EXERCISE AIM> Exact reproduction, images excluded: write out the records below.

EXCERPTED RECORDS>
────────────────

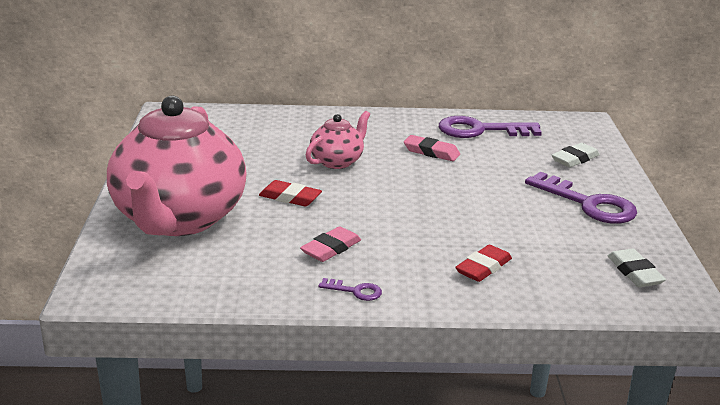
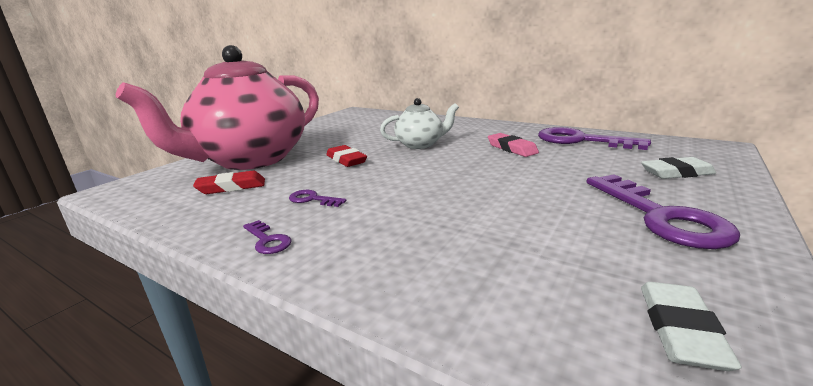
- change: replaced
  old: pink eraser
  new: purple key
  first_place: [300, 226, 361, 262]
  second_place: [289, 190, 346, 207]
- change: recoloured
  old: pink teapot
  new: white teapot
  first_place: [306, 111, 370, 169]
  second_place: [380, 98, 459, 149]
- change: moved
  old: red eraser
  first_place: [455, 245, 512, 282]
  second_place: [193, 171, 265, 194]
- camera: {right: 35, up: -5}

────────────────

SOLVED PROBLEM>
- change: replaced
  old: pink eraser
  new: purple key
  first_place: [300, 226, 361, 262]
  second_place: [289, 190, 346, 207]
- change: recoloured
  old: pink teapot
  new: white teapot
  first_place: [306, 111, 370, 169]
  second_place: [380, 98, 459, 149]
- change: moved
  old: red eraser
  first_place: [455, 245, 512, 282]
  second_place: [193, 171, 265, 194]
- camera: {right: 35, up: -5}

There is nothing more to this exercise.